Scene images with change listings:
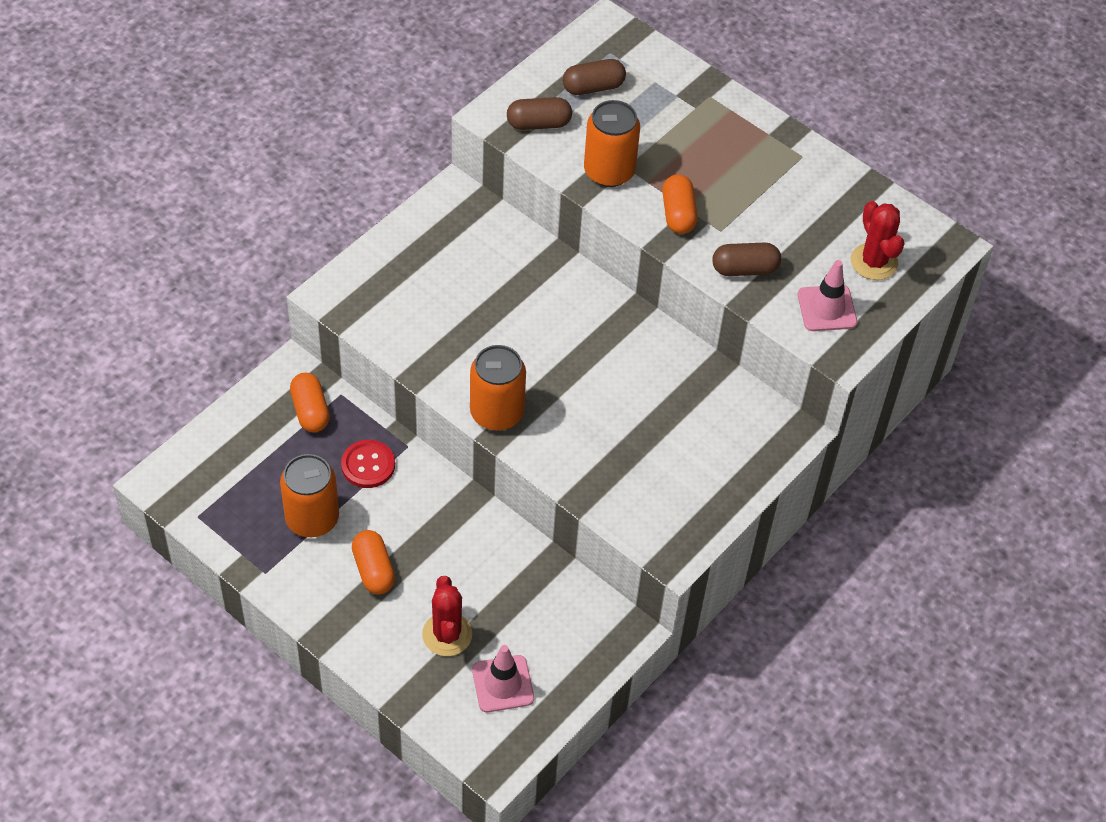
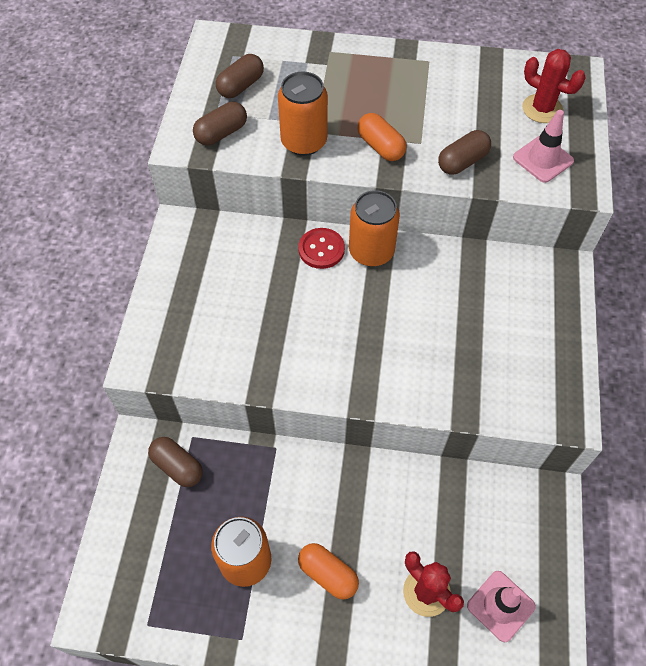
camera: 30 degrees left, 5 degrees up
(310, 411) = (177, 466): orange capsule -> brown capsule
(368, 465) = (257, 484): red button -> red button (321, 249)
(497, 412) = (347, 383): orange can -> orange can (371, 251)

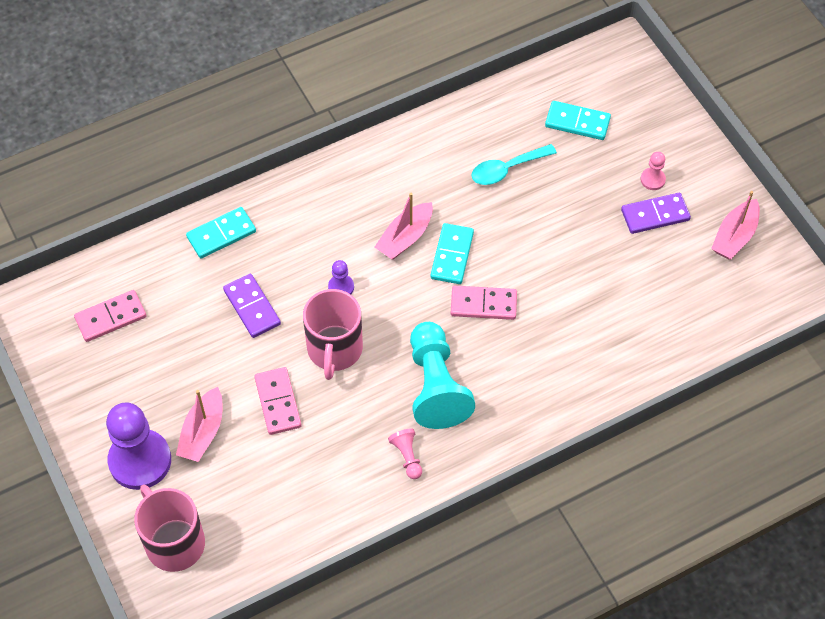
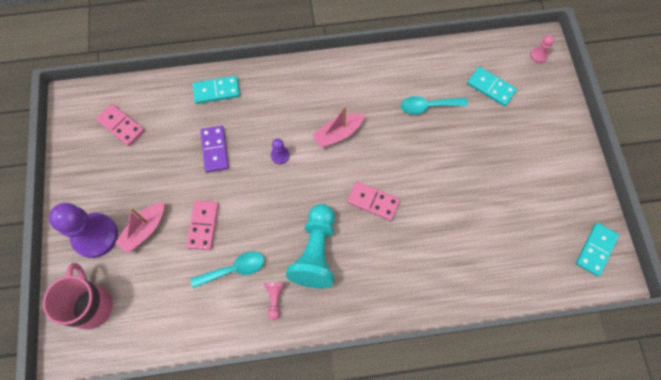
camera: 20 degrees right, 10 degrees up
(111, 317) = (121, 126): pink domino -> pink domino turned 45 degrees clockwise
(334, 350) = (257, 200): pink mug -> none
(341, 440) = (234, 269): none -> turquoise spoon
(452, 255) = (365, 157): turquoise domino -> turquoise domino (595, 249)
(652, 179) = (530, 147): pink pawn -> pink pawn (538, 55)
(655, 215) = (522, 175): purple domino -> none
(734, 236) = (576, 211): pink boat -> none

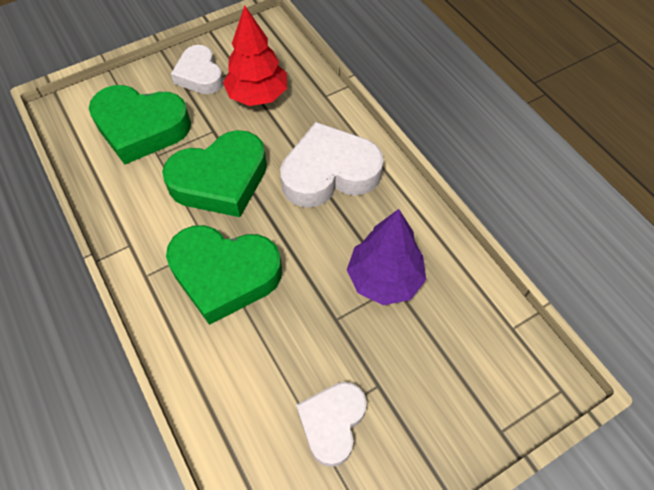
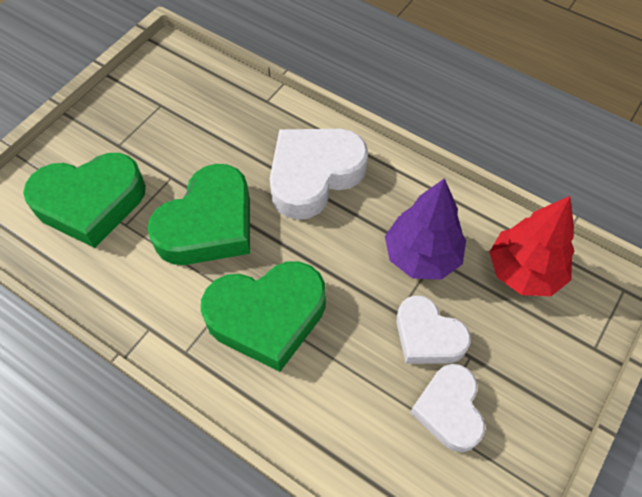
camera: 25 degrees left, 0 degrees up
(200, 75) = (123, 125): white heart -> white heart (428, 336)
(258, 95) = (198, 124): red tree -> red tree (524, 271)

[What is being asked] Retype the whole of the data verbatim. Skip every picture.

[Output for this exercise]
camera: 30 degrees left, 5 degrees up
(310, 411) = (177, 466): orange capsule -> brown capsule
(368, 465) = (257, 484): red button -> red button (321, 249)
(497, 412) = (347, 383): orange can -> orange can (371, 251)

camera: 20 degrees right, 10 degrees up
(111, 317) = (121, 126): pink domino -> pink domino turned 45 degrees clockwise
(334, 350) = (257, 200): pink mug -> none
(341, 440) = (234, 269): none -> turquoise spoon
(452, 255) = (365, 157): turquoise domino -> turquoise domino (595, 249)
(652, 179) = (530, 147): pink pawn -> pink pawn (538, 55)
(655, 215) = (522, 175): purple domino -> none
(734, 236) = (576, 211): pink boat -> none

camera: 25 degrees left, 0 degrees up
(200, 75) = (123, 125): white heart -> white heart (428, 336)
(258, 95) = (198, 124): red tree -> red tree (524, 271)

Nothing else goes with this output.